--- START ---
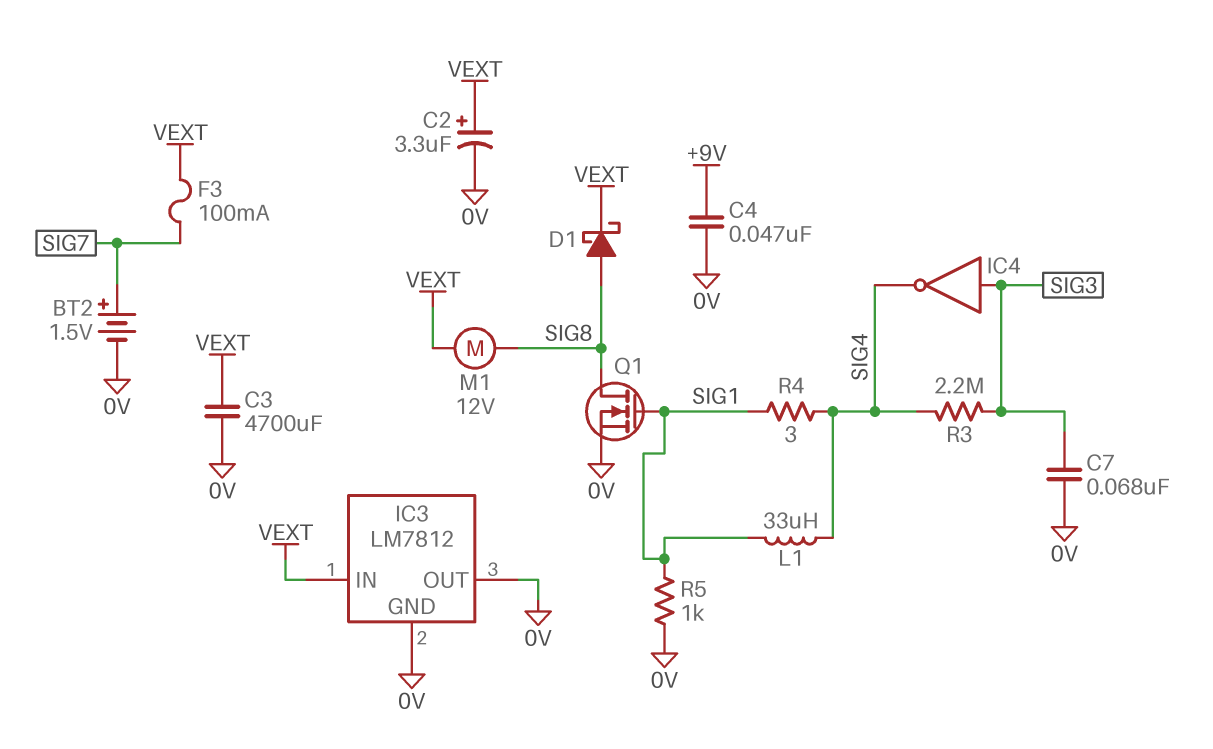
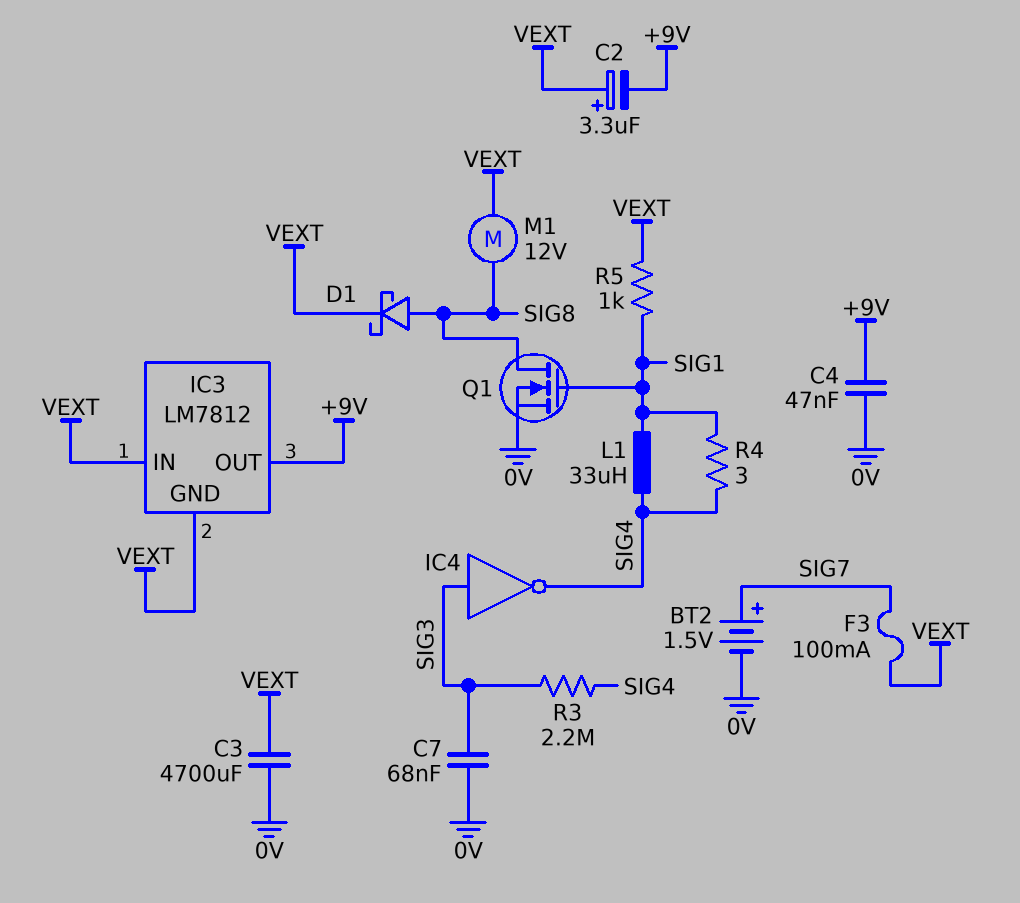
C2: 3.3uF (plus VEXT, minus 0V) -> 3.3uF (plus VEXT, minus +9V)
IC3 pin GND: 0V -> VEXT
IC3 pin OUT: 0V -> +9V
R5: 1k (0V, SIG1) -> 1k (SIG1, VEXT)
--- END ---
--- START ---
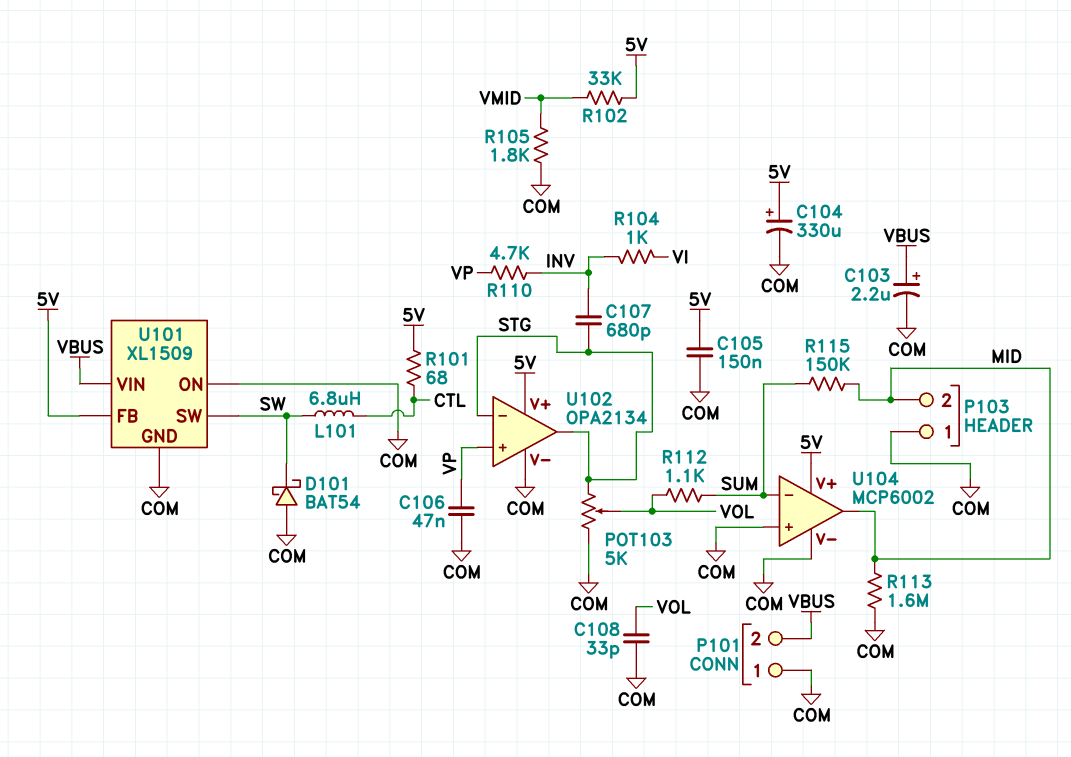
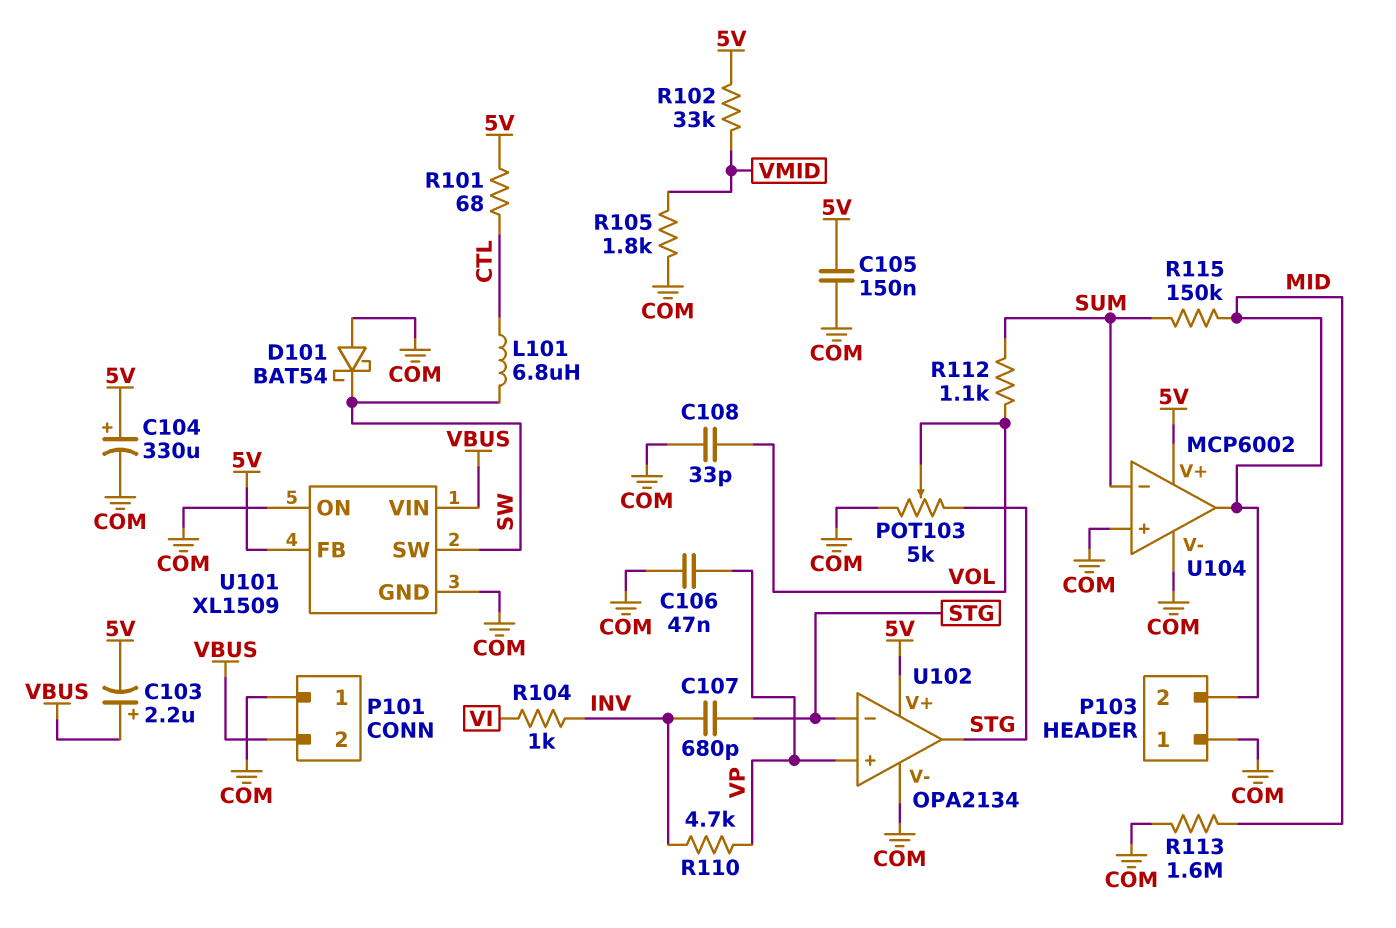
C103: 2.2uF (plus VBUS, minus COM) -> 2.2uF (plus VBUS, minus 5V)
--- END ---
> [Work required] Scan the records above for the string "VEXT", and copy every line where it turns up.

> [Answer section]
C2: 3.3uF (plus VEXT, minus 0V) -> 3.3uF (plus VEXT, minus +9V)
IC3 pin GND: 0V -> VEXT
R5: 1k (0V, SIG1) -> 1k (SIG1, VEXT)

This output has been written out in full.